Of the entries that follow, how many lines hold the string "camera"? Write the number and nothing more.

Data records
════════

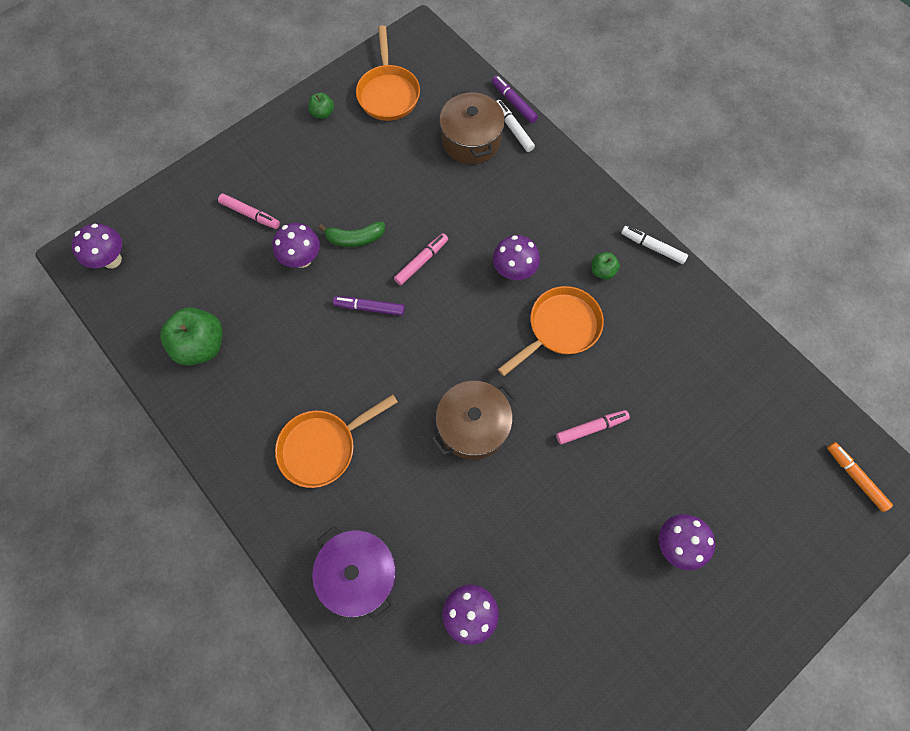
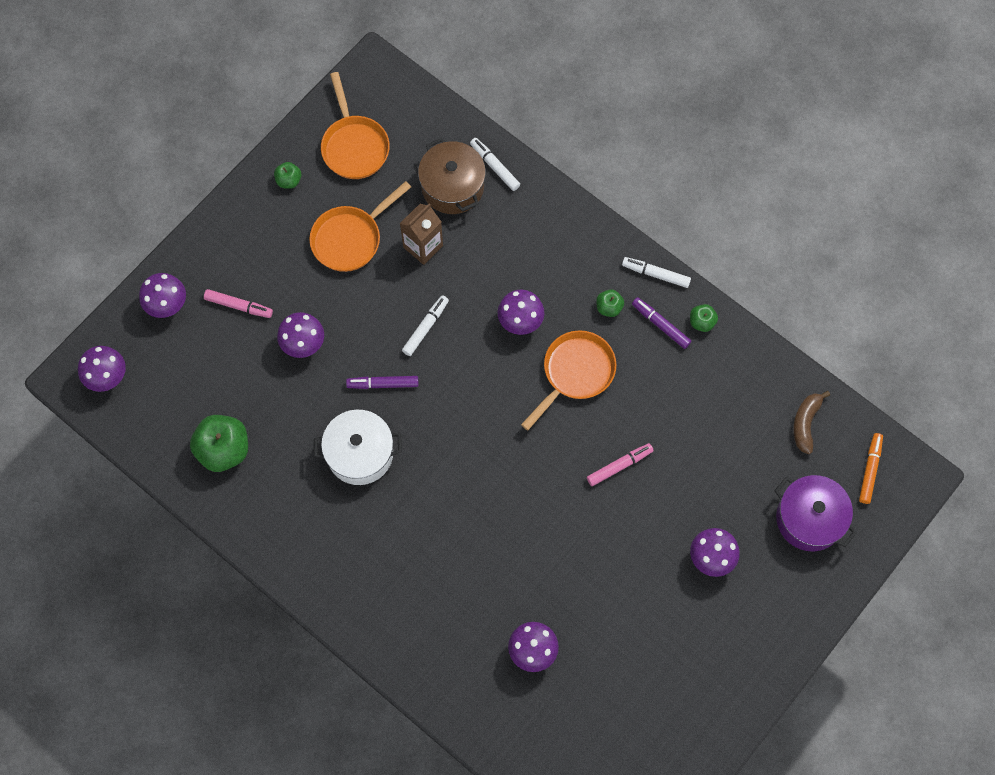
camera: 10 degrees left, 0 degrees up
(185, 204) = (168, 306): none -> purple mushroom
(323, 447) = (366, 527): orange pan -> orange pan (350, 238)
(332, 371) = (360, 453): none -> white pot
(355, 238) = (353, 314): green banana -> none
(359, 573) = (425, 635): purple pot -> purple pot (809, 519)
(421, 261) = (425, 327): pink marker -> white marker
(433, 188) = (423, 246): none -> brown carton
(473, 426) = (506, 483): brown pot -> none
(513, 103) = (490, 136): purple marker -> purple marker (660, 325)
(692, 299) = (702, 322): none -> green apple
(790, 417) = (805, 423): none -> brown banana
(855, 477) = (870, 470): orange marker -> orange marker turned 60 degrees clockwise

════════

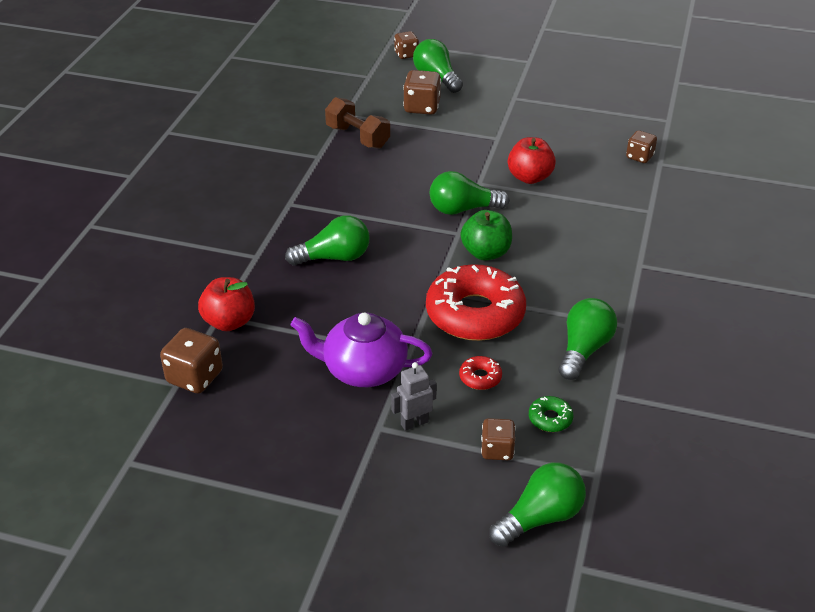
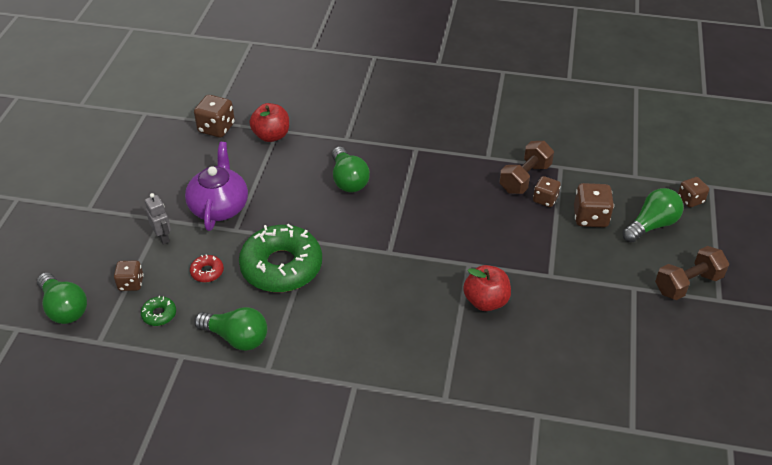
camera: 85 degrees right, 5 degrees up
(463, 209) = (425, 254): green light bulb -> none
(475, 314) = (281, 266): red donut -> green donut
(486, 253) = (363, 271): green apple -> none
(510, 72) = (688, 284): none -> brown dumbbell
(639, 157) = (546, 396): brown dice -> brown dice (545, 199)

════════

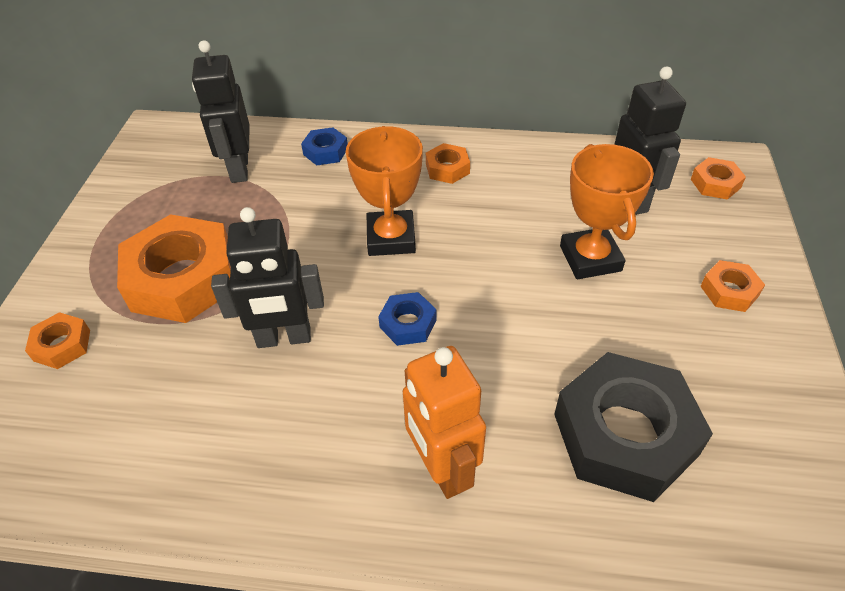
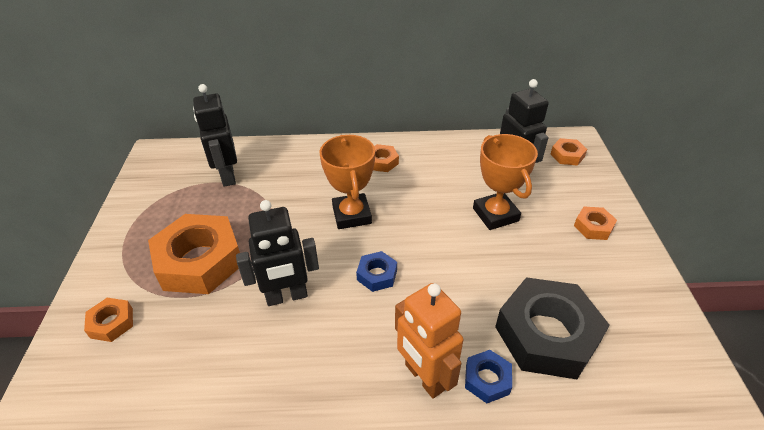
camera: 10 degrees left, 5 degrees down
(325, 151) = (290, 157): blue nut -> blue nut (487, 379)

════════

Exercise result
3